■ WHAT YOU WILL DO ■
Give back every entry exactly as it is written, but not the pictures.

(Scene change data)
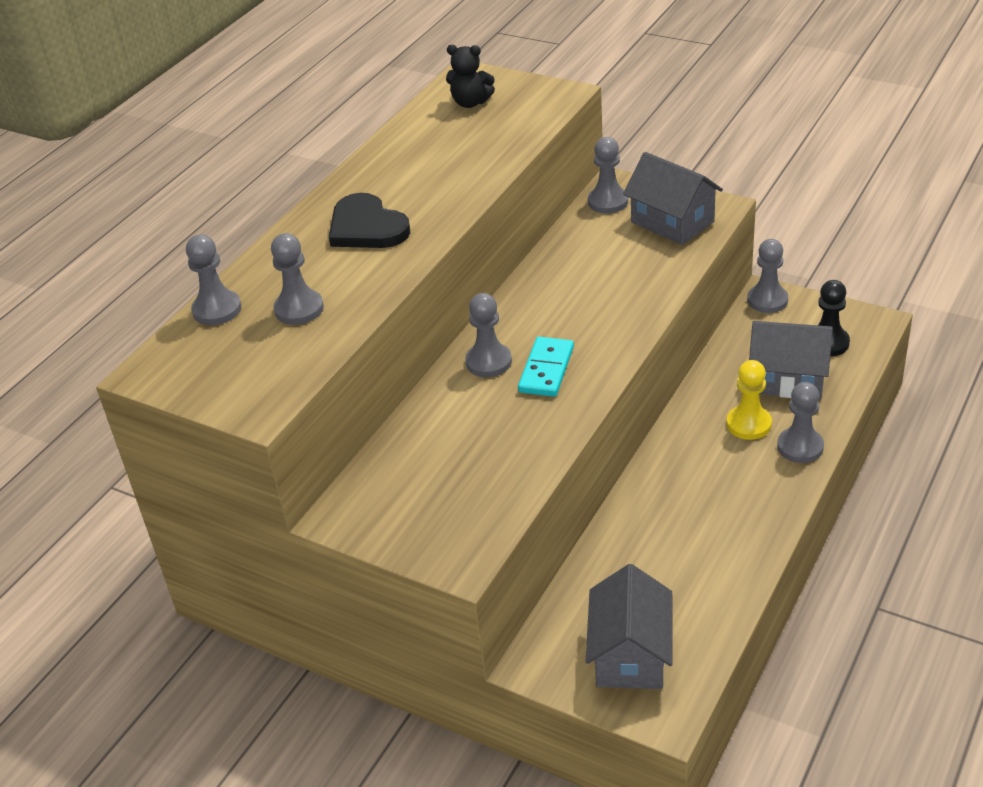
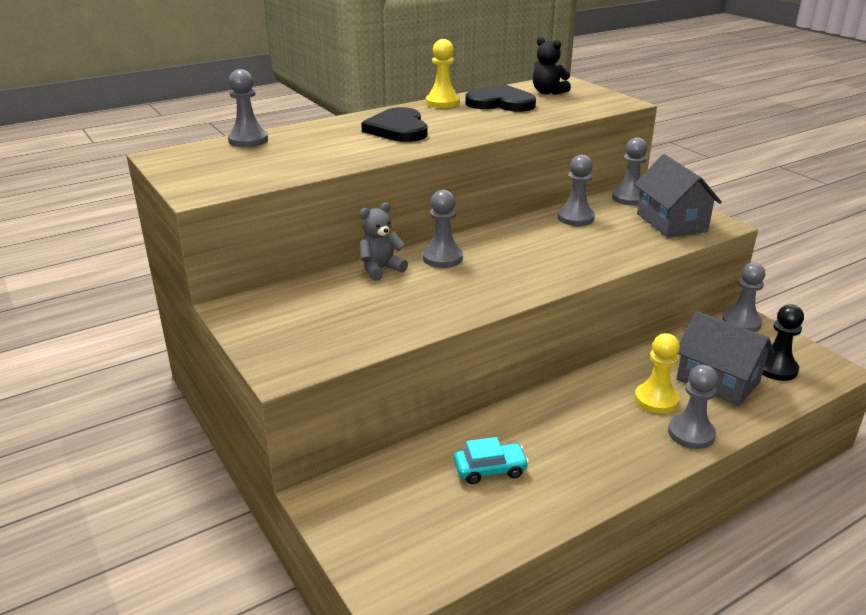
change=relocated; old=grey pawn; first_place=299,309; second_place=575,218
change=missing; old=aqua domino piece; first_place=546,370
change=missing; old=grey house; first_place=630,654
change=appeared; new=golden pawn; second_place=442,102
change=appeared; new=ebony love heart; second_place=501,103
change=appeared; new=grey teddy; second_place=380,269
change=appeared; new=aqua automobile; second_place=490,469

■ COMPLETED EXERCISE ■
change=relocated; old=grey pawn; first_place=299,309; second_place=575,218
change=missing; old=aqua domino piece; first_place=546,370
change=missing; old=grey house; first_place=630,654
change=appeared; new=golden pawn; second_place=442,102
change=appeared; new=ebony love heart; second_place=501,103
change=appeared; new=grey teddy; second_place=380,269
change=appeared; new=aqua automobile; second_place=490,469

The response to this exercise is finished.